■ Requirements ■
Start at the first of the rows below and stop after the line that contains "4: (331, 1186)". Write those lines out again with "zero-indexed" changed to "zero-based" and everything else the same, and leave out the picture lines.

■ Stored data ■
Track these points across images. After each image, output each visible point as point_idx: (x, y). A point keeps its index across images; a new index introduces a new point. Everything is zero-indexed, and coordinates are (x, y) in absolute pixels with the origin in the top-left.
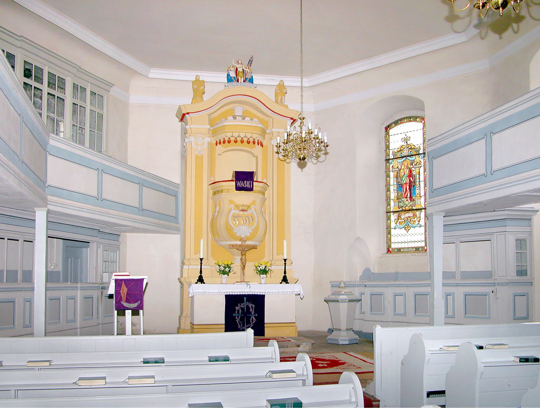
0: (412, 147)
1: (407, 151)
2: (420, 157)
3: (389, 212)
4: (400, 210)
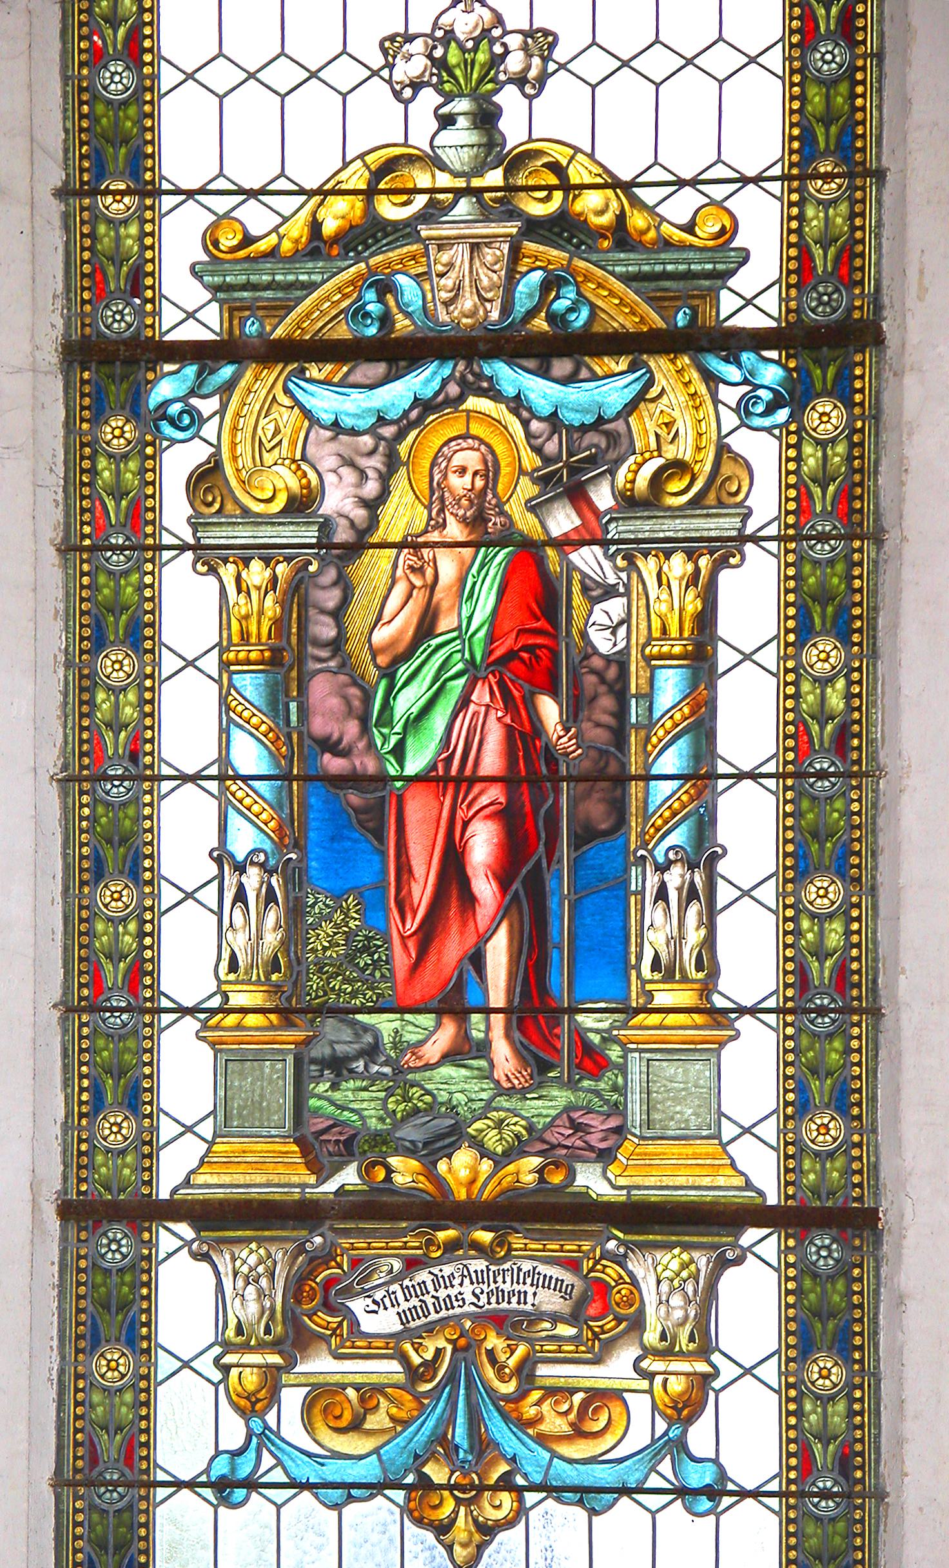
0: (589, 202)
1: (489, 255)
2: (730, 395)
3: (114, 1212)
4: (331, 1186)
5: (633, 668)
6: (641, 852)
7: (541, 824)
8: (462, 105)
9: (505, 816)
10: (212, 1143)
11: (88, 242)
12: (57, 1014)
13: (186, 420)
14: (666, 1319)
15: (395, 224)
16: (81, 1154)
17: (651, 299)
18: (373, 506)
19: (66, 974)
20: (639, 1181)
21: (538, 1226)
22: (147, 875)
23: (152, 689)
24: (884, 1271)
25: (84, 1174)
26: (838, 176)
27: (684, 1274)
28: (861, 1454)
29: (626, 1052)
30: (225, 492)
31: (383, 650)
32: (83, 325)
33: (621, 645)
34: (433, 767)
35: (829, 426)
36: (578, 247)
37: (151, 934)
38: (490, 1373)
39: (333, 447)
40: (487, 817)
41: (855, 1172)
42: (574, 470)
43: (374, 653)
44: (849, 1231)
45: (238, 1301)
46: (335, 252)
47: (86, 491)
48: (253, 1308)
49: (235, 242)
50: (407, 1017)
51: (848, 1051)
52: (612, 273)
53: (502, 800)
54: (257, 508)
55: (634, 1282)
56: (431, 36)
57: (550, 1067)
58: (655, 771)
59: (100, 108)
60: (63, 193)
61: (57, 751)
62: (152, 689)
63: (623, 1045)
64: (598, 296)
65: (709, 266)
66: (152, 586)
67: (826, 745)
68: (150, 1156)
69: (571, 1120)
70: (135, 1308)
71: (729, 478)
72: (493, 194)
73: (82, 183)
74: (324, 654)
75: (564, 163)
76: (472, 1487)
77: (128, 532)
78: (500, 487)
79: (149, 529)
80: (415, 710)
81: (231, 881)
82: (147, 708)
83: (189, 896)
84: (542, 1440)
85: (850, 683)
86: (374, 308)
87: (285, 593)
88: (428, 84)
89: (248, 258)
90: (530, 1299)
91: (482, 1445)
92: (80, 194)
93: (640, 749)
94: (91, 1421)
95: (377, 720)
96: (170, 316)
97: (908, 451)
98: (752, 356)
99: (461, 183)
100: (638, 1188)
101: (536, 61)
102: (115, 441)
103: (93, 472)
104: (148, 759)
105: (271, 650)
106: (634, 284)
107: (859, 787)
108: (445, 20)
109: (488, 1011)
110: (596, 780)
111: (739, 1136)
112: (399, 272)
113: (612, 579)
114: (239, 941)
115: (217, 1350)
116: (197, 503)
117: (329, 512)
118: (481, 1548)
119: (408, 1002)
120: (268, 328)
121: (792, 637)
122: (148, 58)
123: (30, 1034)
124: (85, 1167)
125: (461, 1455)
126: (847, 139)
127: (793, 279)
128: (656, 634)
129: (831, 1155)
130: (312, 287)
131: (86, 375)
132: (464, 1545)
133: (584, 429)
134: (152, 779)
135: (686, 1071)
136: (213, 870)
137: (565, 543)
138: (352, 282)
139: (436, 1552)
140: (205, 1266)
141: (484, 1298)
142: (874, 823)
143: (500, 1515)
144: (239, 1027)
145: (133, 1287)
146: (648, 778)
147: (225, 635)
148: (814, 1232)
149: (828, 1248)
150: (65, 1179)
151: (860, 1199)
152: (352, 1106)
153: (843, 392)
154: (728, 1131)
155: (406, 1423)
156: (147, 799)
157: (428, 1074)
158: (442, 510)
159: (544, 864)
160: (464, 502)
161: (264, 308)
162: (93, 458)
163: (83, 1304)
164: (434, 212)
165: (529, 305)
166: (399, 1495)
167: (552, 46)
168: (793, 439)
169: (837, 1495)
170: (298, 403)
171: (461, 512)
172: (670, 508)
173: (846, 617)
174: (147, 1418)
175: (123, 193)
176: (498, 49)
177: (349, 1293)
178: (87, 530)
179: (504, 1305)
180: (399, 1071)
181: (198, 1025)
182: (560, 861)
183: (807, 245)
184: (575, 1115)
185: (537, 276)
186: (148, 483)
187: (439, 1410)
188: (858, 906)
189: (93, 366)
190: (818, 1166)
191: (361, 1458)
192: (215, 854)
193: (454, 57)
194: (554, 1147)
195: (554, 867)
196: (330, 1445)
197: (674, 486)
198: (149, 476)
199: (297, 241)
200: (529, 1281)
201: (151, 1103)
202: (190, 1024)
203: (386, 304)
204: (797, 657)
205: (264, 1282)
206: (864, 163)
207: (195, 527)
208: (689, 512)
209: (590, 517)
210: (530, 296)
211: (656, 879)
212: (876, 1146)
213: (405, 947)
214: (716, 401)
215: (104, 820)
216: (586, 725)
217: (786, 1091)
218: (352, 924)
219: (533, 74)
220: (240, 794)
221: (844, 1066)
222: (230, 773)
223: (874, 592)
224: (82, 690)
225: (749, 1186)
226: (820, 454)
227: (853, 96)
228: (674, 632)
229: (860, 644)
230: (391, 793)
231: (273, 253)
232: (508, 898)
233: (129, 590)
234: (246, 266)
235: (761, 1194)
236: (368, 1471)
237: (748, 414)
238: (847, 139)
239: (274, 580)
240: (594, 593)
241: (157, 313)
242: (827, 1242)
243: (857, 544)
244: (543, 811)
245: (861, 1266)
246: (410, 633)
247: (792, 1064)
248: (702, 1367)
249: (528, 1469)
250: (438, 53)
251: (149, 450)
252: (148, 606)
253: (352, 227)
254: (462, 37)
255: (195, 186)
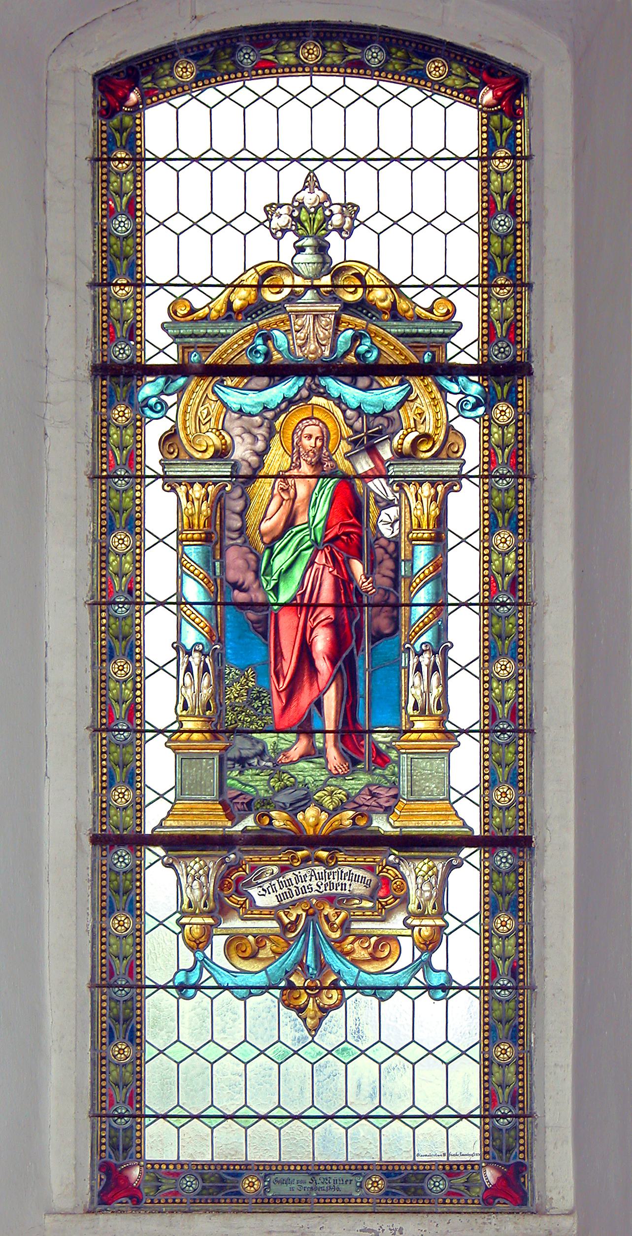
0: (378, 294)
2: (453, 399)
4: (239, 827)
5: (403, 545)
6: (407, 646)
7: (353, 630)
8: (308, 242)
9: (335, 626)
10: (174, 804)
11: (105, 311)
12: (88, 733)
13: (159, 407)
14: (421, 897)
15: (272, 303)
16: (102, 809)
17: (411, 347)
18: (261, 455)
19: (94, 710)
20: (406, 823)
21: (352, 848)
22: (138, 656)
23: (140, 554)
24: (534, 869)
25: (104, 820)
26: (508, 285)
27: (430, 873)
28: (523, 966)
29: (399, 754)
30: (180, 446)
31: (266, 534)
32: (103, 356)
33: (396, 532)
34: (295, 598)
35: (505, 417)
36: (371, 318)
37: (140, 689)
38: (326, 927)
39: (239, 422)
40: (323, 626)
41: (520, 817)
42: (370, 438)
43: (262, 536)
44: (517, 848)
45: (189, 890)
46: (240, 318)
47: (104, 446)
48: (197, 893)
49: (186, 312)
50: (281, 735)
51: (517, 753)
52: (389, 333)
53: (332, 616)
54: (198, 455)
55: (404, 878)
56: (292, 205)
57: (359, 762)
58: (414, 602)
59: (113, 240)
60: (93, 285)
61: (88, 588)
62: (140, 554)
63: (398, 750)
64: (382, 344)
65: (441, 331)
66: (140, 498)
67: (505, 588)
68: (140, 810)
69: (370, 791)
70: (133, 893)
71: (452, 444)
72: (326, 289)
73: (103, 280)
74: (235, 535)
75: (363, 273)
76: (317, 987)
77: (127, 468)
78: (330, 446)
79: (138, 467)
80: (284, 567)
81: (184, 660)
82: (137, 565)
83: (161, 668)
84: (354, 962)
85: (517, 555)
86: (261, 348)
87: (213, 502)
88: (290, 230)
89: (192, 320)
90: (348, 887)
91: (322, 965)
92: (102, 285)
93: (407, 589)
94: (110, 953)
95: (264, 572)
96: (150, 351)
97: (546, 432)
98: (464, 379)
99: (308, 283)
100: (406, 827)
101: (348, 220)
102: (120, 419)
103: (108, 435)
104: (138, 593)
105: (205, 533)
106: (401, 339)
107: (522, 611)
108: (299, 197)
109: (324, 732)
110: (383, 606)
111: (460, 799)
112: (274, 329)
113: (391, 497)
114: (188, 694)
115: (178, 916)
116: (165, 453)
117: (237, 458)
118: (321, 1020)
119: (281, 727)
120: (204, 358)
121: (487, 530)
122: (139, 214)
123: (74, 743)
124: (105, 816)
125: (311, 970)
126: (512, 266)
127: (486, 339)
128: (415, 527)
129: (508, 808)
130: (228, 336)
131: (104, 383)
132: (312, 1018)
133: (375, 415)
134: (483, 604)
135: (431, 764)
136: (174, 654)
137: (365, 477)
138: (249, 334)
139: (297, 1022)
140: (171, 871)
141: (323, 887)
142: (530, 630)
143: (331, 1002)
144: (188, 740)
145: (132, 881)
146: (411, 605)
147: (180, 525)
148: (499, 849)
149: (506, 857)
150: (94, 823)
151: (523, 831)
152: (251, 784)
153: (512, 399)
154: (454, 796)
155: (281, 954)
156: (138, 614)
157: (292, 766)
158: (299, 458)
159: (355, 652)
160: (311, 454)
161: (202, 347)
162: (107, 428)
163: (104, 890)
164: (293, 298)
165: (346, 348)
166: (277, 992)
167: (357, 212)
168: (486, 424)
169: (510, 988)
170: (219, 398)
171: (309, 459)
172: (421, 459)
173: (515, 519)
174: (140, 951)
175: (125, 285)
176: (327, 213)
177: (249, 885)
178: (104, 467)
179: (334, 891)
180: (276, 765)
181: (166, 739)
182: (364, 650)
183: (492, 322)
184: (372, 788)
185: (350, 333)
186: (138, 442)
187: (298, 947)
188: (522, 675)
189: (108, 378)
190: (501, 815)
191: (256, 973)
192: (175, 645)
193: (304, 216)
194: (360, 806)
195: (360, 653)
196: (239, 966)
197: (424, 447)
198: (139, 438)
199: (219, 312)
200: (347, 878)
201: (140, 782)
202: (162, 739)
203: (268, 347)
204: (490, 540)
205: (203, 879)
206: (521, 279)
207: (163, 466)
208: (432, 461)
209: (379, 463)
210: (346, 343)
211: (415, 660)
212: (531, 803)
213: (279, 697)
214: (446, 402)
215: (114, 626)
216: (377, 576)
217: (485, 774)
218: (250, 684)
219: (346, 226)
220: (188, 612)
221: (515, 761)
222: (183, 601)
223: (529, 507)
224: (102, 554)
225: (465, 825)
226: (500, 432)
227: (515, 244)
228: (425, 527)
229: (523, 534)
230: (271, 613)
231: (206, 318)
232: (335, 670)
233: (128, 499)
234: (191, 324)
235: (471, 829)
236: (260, 979)
237: (462, 409)
238: (512, 266)
239: (207, 494)
240: (381, 504)
241: (143, 349)
242: (506, 854)
243: (520, 480)
244: (354, 623)
245: (523, 867)
246: (282, 524)
247: (487, 760)
248: (439, 922)
249: (347, 978)
250: (296, 214)
251: (138, 424)
252: (138, 509)
253: (249, 305)
254: (308, 206)
255: (164, 282)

■ Solved problem ■
Track these points across images. After each image, output each visible point as point_idx: (x, y). A point keeps its index across images; a new index introduces a new point. Everything is zero-based, and coordinates are (x, y) in absolute pixels with the origin in the top-left.
0: (412, 147)
1: (407, 151)
2: (420, 157)
3: (389, 212)
4: (400, 210)
0: (589, 202)
1: (489, 255)
2: (730, 395)
3: (114, 1212)
4: (331, 1186)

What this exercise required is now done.